### BRIEF
Copy out all lines bearing the word "eraser" from the listing below.
########
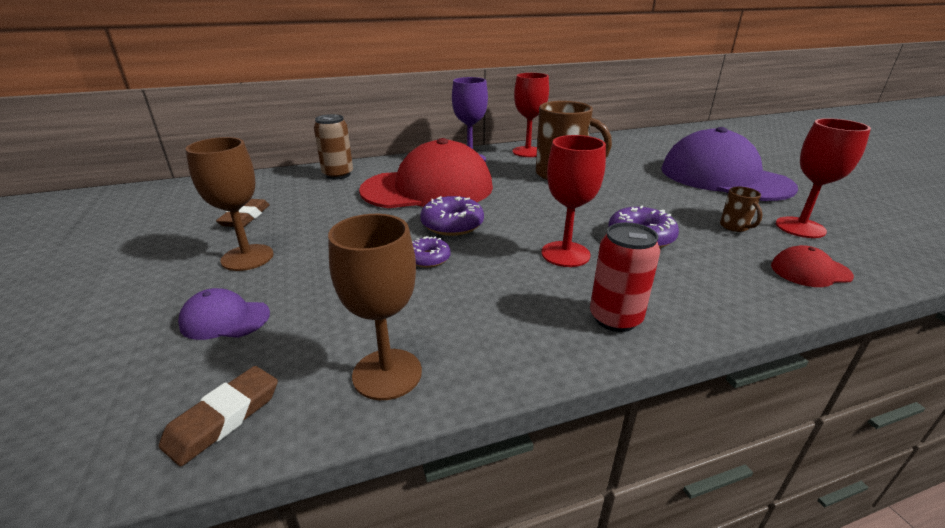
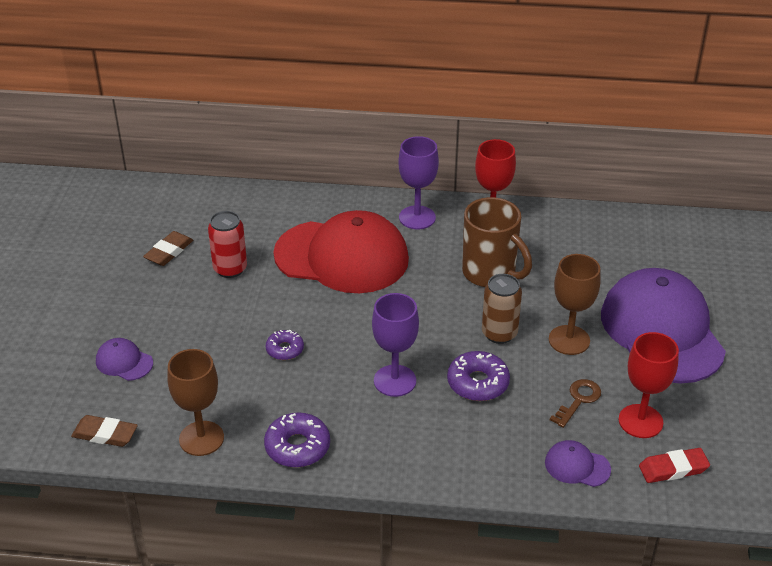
camera: 25 degrees right, 10 degrees up
brown eraser [159,366,278,466] -> brown eraser turned 45 degrees clockwise [71,415,138,447]
brown goblet [185,137,274,271] -> brown goblet moved to [549,254,601,355]
brown can [314,114,353,180] -> brown can moved to [482,274,522,344]
purple donut [420,196,484,236] -> purple donut moved to [264,412,330,467]
red goblet [541,135,606,267] -> purple goblet [372,293,419,397]
red can [590,222,660,332] -> red can moved to [208,211,247,278]
brown mug [720,187,763,232] -> brown key [550,379,601,428]
red cap [771,245,854,287] -> purple cap [545,440,611,487]
none -> red eraser [639,448,710,483]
########
### OUTPUT FOR THIS EXERCISE
brown eraser [159,366,278,466] -> brown eraser turned 45 degrees clockwise [71,415,138,447]
none -> red eraser [639,448,710,483]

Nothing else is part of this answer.